(Stored data)
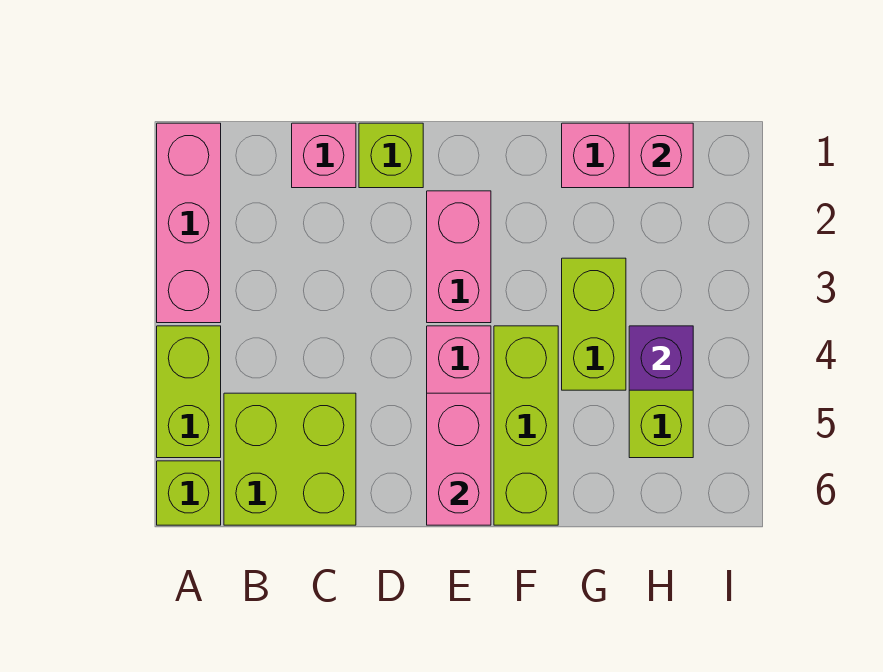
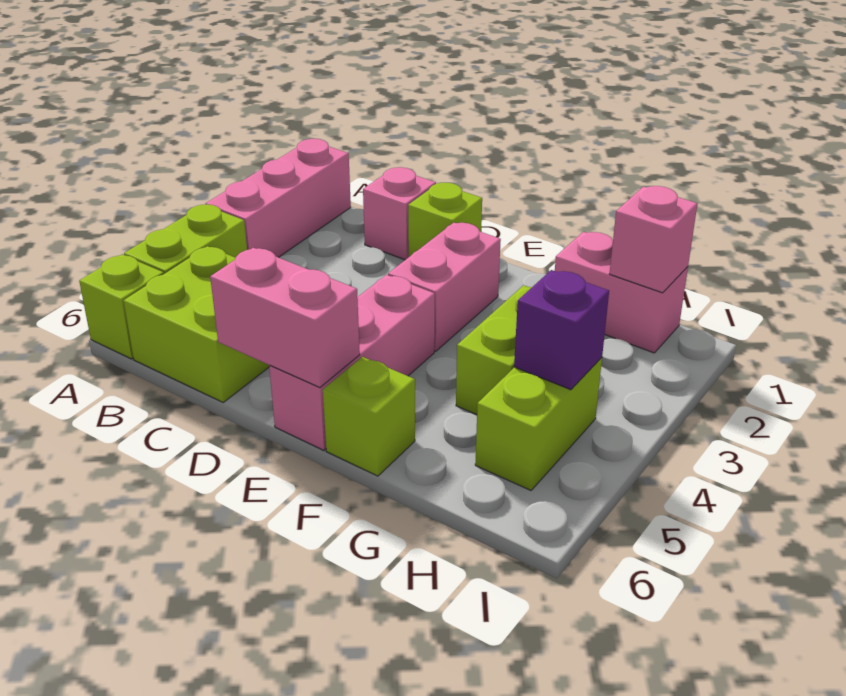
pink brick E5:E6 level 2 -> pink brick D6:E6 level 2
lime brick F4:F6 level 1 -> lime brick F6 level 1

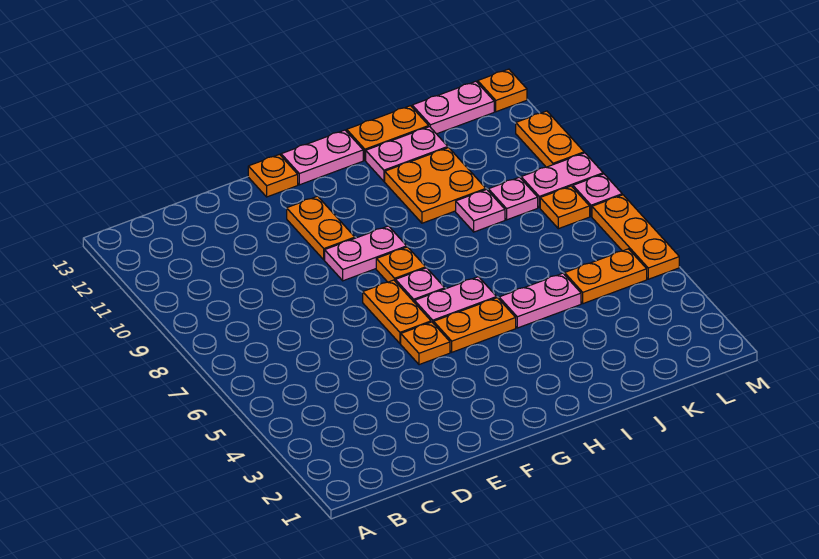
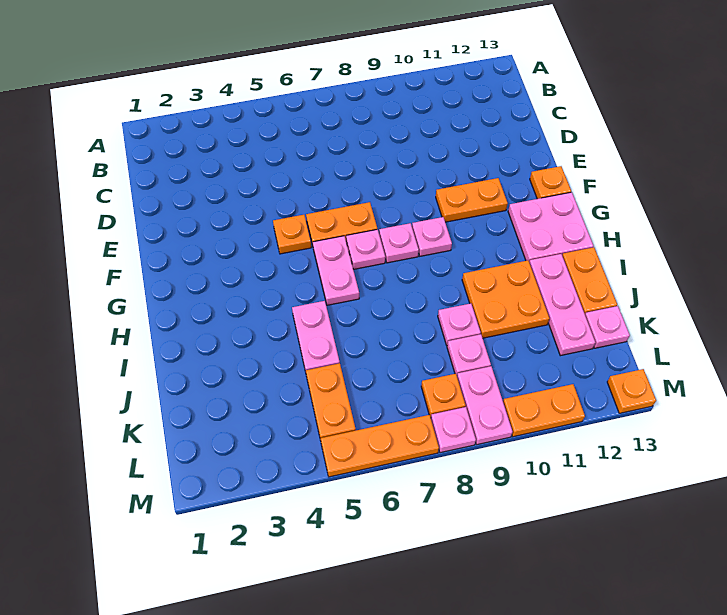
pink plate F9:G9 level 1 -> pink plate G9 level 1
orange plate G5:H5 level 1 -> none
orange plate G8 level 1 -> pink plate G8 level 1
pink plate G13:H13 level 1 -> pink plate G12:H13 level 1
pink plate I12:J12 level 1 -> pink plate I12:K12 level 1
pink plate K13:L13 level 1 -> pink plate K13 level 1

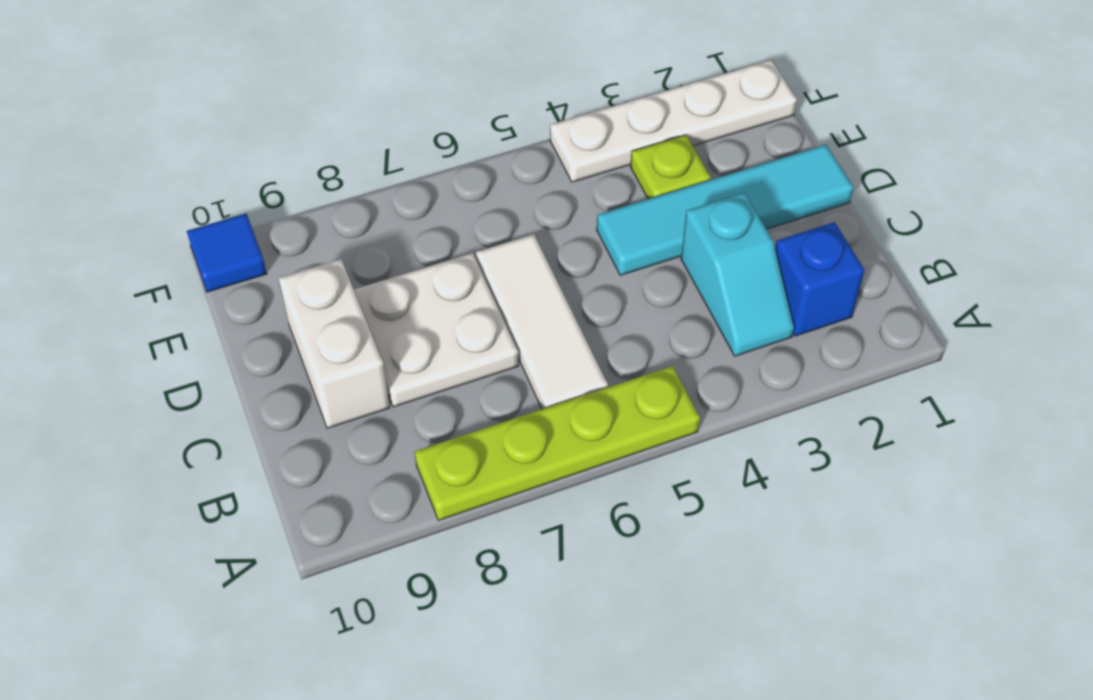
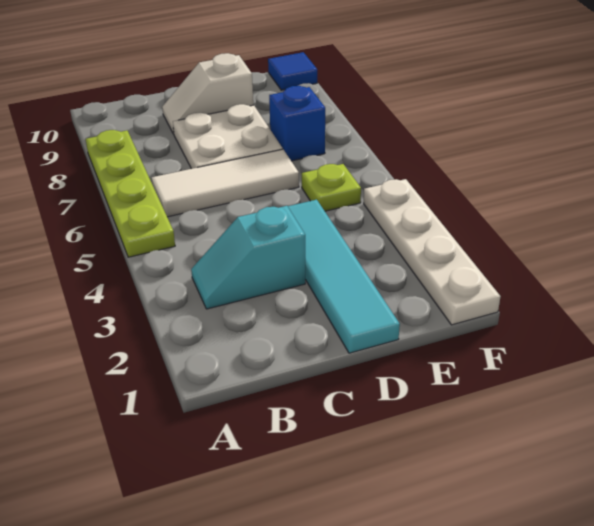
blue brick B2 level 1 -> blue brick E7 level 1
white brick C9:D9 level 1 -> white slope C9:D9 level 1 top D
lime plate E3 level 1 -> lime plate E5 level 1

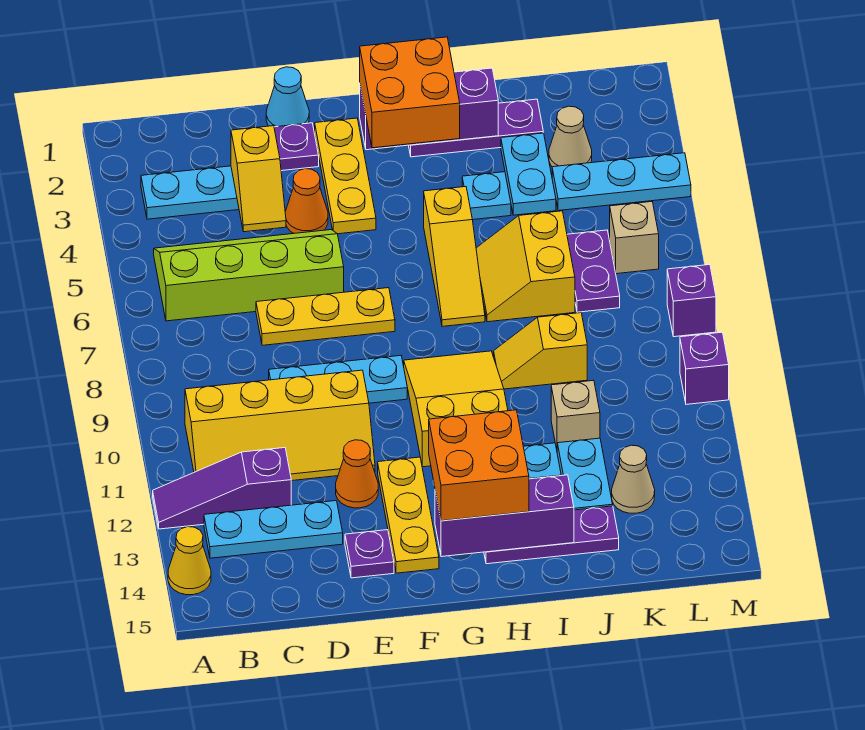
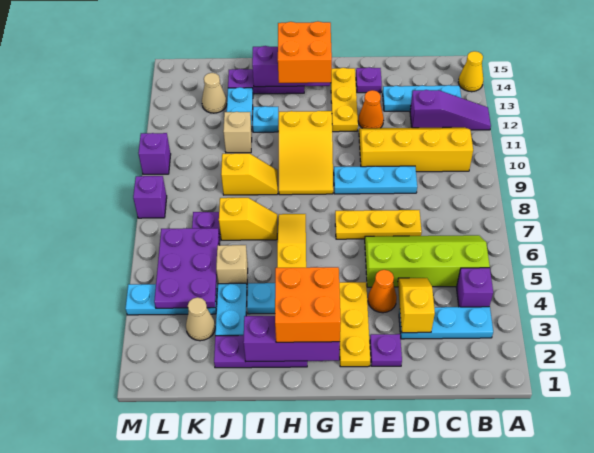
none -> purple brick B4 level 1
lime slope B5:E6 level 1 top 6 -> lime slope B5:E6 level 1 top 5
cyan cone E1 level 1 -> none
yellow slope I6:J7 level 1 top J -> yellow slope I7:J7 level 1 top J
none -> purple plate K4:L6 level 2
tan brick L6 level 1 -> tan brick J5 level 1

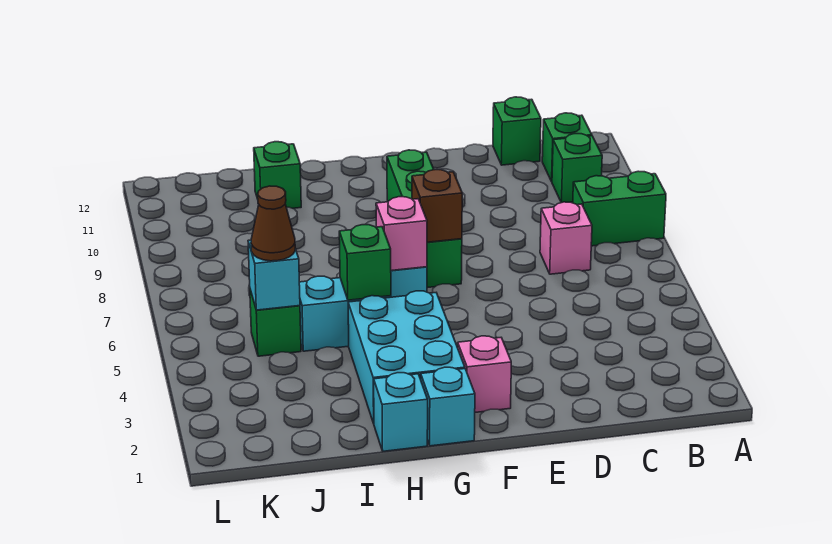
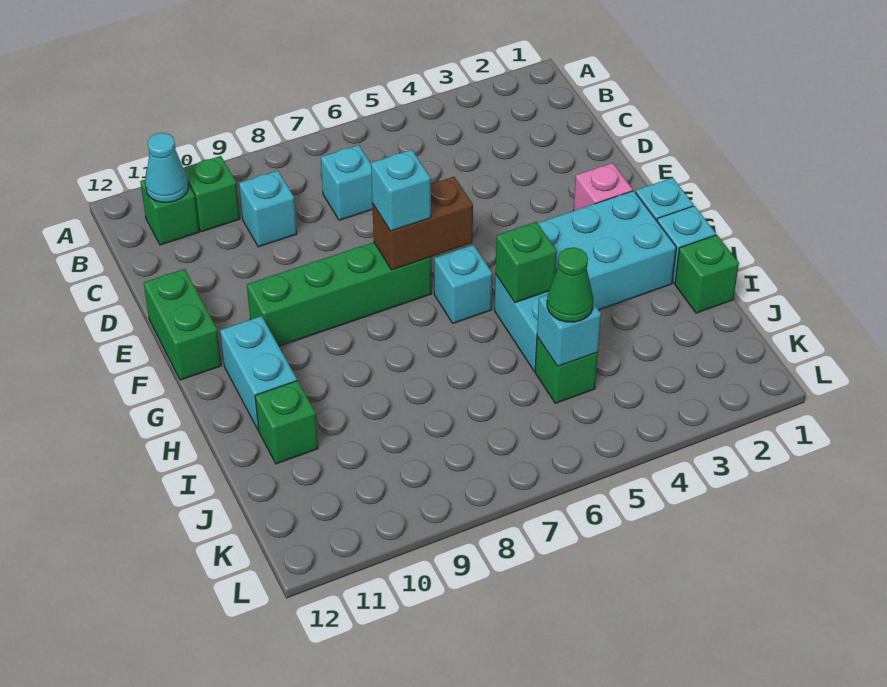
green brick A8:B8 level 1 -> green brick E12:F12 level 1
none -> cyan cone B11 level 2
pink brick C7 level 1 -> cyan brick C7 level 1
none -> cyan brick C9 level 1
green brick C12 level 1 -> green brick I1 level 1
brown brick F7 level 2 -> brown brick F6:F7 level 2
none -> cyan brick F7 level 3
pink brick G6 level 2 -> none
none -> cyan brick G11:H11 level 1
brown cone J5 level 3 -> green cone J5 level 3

## What the task asks:
Without the pictures, return the records above exactly as given.

## Written response:
pink brick E5:E6 level 2 -> pink brick D6:E6 level 2
lime brick F4:F6 level 1 -> lime brick F6 level 1

pink plate F9:G9 level 1 -> pink plate G9 level 1
orange plate G5:H5 level 1 -> none
orange plate G8 level 1 -> pink plate G8 level 1
pink plate G13:H13 level 1 -> pink plate G12:H13 level 1
pink plate I12:J12 level 1 -> pink plate I12:K12 level 1
pink plate K13:L13 level 1 -> pink plate K13 level 1

blue brick B2 level 1 -> blue brick E7 level 1
white brick C9:D9 level 1 -> white slope C9:D9 level 1 top D
lime plate E3 level 1 -> lime plate E5 level 1

none -> purple brick B4 level 1
lime slope B5:E6 level 1 top 6 -> lime slope B5:E6 level 1 top 5
cyan cone E1 level 1 -> none
yellow slope I6:J7 level 1 top J -> yellow slope I7:J7 level 1 top J
none -> purple plate K4:L6 level 2
tan brick L6 level 1 -> tan brick J5 level 1

green brick A8:B8 level 1 -> green brick E12:F12 level 1
none -> cyan cone B11 level 2
pink brick C7 level 1 -> cyan brick C7 level 1
none -> cyan brick C9 level 1
green brick C12 level 1 -> green brick I1 level 1
brown brick F7 level 2 -> brown brick F6:F7 level 2
none -> cyan brick F7 level 3
pink brick G6 level 2 -> none
none -> cyan brick G11:H11 level 1
brown cone J5 level 3 -> green cone J5 level 3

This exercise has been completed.